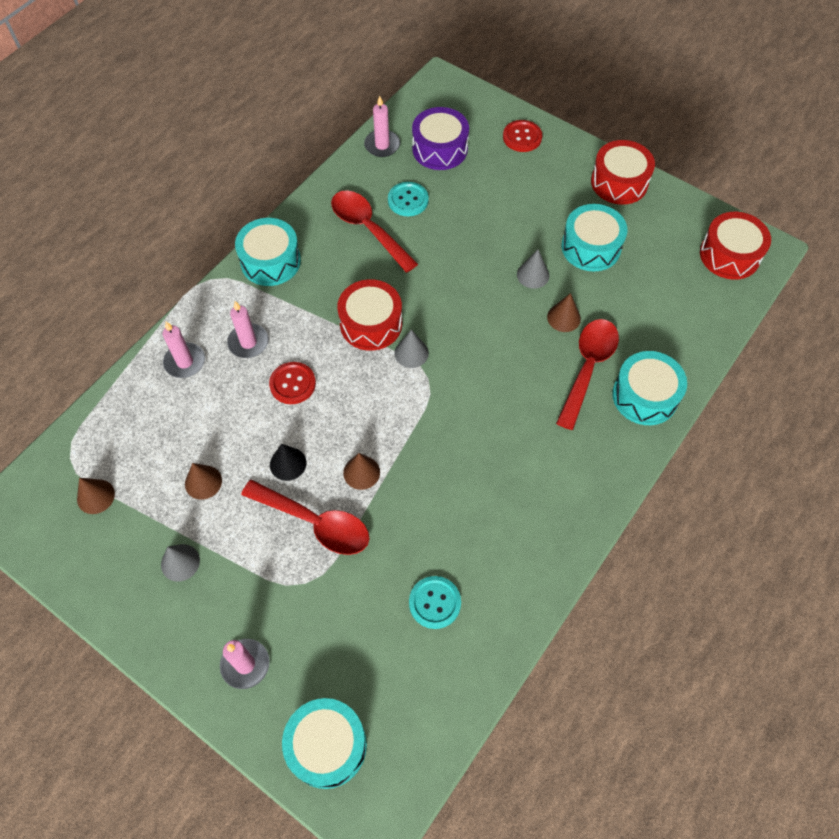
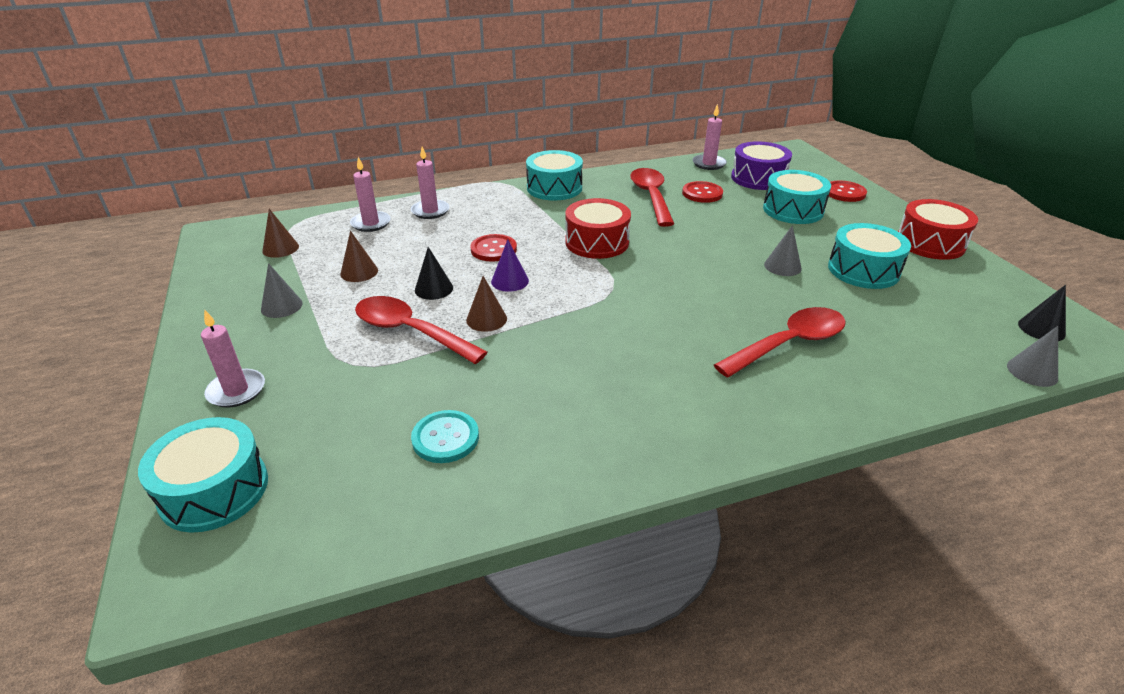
camera: 35 degrees right, 25 degrees down
(248, 342) = (487, 218): pink candle -> pink candle (371, 223)
(315, 522) = (410, 331): red spoon -> red spoon turned 150 degrees clockwise
(341, 417) = (510, 281): none -> purple cone
(408, 200) = (702, 193): turquoise button -> red button
(411, 353) = (614, 269): grey cone -> grey cone (1032, 371)
(563, 318) = (791, 302): brown cone -> none
(645, 396) = (843, 390): turquoise drum -> turquoise drum (793, 210)
(729, 255) = (1041, 329): red drum -> black cone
┄┄┄┄┄┄┄┄┄┄
## Work to be completed
Copy the records above precisely, and leave every image out of the copy.

## Answer to the problem
camera: 35 degrees right, 25 degrees down
(248, 342) = (487, 218): pink candle -> pink candle (371, 223)
(315, 522) = (410, 331): red spoon -> red spoon turned 150 degrees clockwise
(341, 417) = (510, 281): none -> purple cone
(408, 200) = (702, 193): turquoise button -> red button
(411, 353) = (614, 269): grey cone -> grey cone (1032, 371)
(563, 318) = (791, 302): brown cone -> none
(645, 396) = (843, 390): turquoise drum -> turquoise drum (793, 210)
(729, 255) = (1041, 329): red drum -> black cone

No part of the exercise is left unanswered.